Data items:

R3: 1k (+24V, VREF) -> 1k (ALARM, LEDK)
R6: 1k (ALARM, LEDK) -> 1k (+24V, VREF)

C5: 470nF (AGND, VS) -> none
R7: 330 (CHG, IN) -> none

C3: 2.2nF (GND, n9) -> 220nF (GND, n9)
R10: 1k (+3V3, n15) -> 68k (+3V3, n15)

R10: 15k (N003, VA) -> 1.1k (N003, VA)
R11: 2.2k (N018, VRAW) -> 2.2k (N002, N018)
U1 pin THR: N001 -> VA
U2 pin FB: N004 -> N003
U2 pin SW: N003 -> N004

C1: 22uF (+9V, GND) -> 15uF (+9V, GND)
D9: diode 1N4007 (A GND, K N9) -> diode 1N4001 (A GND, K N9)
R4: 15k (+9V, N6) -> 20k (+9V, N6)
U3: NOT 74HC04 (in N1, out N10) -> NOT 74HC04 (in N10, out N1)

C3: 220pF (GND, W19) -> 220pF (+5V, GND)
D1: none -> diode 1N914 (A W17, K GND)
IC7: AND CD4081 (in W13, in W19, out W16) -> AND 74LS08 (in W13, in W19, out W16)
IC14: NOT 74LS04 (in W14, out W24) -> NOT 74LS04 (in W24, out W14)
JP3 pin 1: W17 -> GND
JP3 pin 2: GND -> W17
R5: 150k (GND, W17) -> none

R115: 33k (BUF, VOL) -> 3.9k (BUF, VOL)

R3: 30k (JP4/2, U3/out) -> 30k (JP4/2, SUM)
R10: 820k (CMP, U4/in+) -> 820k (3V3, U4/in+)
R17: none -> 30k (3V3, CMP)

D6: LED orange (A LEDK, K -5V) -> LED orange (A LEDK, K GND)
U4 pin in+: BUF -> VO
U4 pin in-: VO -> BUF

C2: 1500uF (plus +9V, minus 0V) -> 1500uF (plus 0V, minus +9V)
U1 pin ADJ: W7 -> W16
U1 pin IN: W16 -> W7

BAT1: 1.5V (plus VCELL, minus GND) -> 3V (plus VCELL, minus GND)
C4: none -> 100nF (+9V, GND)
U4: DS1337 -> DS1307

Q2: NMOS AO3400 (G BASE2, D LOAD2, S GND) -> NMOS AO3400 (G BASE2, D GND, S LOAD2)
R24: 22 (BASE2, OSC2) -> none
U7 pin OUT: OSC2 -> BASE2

Task objective ▸ Give back the complete data exactly as supplied.

Written solution ▸
R3: 1k (+24V, VREF) -> 1k (ALARM, LEDK)
R6: 1k (ALARM, LEDK) -> 1k (+24V, VREF)

C5: 470nF (AGND, VS) -> none
R7: 330 (CHG, IN) -> none

C3: 2.2nF (GND, n9) -> 220nF (GND, n9)
R10: 1k (+3V3, n15) -> 68k (+3V3, n15)

R10: 15k (N003, VA) -> 1.1k (N003, VA)
R11: 2.2k (N018, VRAW) -> 2.2k (N002, N018)
U1 pin THR: N001 -> VA
U2 pin FB: N004 -> N003
U2 pin SW: N003 -> N004

C1: 22uF (+9V, GND) -> 15uF (+9V, GND)
D9: diode 1N4007 (A GND, K N9) -> diode 1N4001 (A GND, K N9)
R4: 15k (+9V, N6) -> 20k (+9V, N6)
U3: NOT 74HC04 (in N1, out N10) -> NOT 74HC04 (in N10, out N1)

C3: 220pF (GND, W19) -> 220pF (+5V, GND)
D1: none -> diode 1N914 (A W17, K GND)
IC7: AND CD4081 (in W13, in W19, out W16) -> AND 74LS08 (in W13, in W19, out W16)
IC14: NOT 74LS04 (in W14, out W24) -> NOT 74LS04 (in W24, out W14)
JP3 pin 1: W17 -> GND
JP3 pin 2: GND -> W17
R5: 150k (GND, W17) -> none

R115: 33k (BUF, VOL) -> 3.9k (BUF, VOL)

R3: 30k (JP4/2, U3/out) -> 30k (JP4/2, SUM)
R10: 820k (CMP, U4/in+) -> 820k (3V3, U4/in+)
R17: none -> 30k (3V3, CMP)

D6: LED orange (A LEDK, K -5V) -> LED orange (A LEDK, K GND)
U4 pin in+: BUF -> VO
U4 pin in-: VO -> BUF

C2: 1500uF (plus +9V, minus 0V) -> 1500uF (plus 0V, minus +9V)
U1 pin ADJ: W7 -> W16
U1 pin IN: W16 -> W7

BAT1: 1.5V (plus VCELL, minus GND) -> 3V (plus VCELL, minus GND)
C4: none -> 100nF (+9V, GND)
U4: DS1337 -> DS1307

Q2: NMOS AO3400 (G BASE2, D LOAD2, S GND) -> NMOS AO3400 (G BASE2, D GND, S LOAD2)
R24: 22 (BASE2, OSC2) -> none
U7 pin OUT: OSC2 -> BASE2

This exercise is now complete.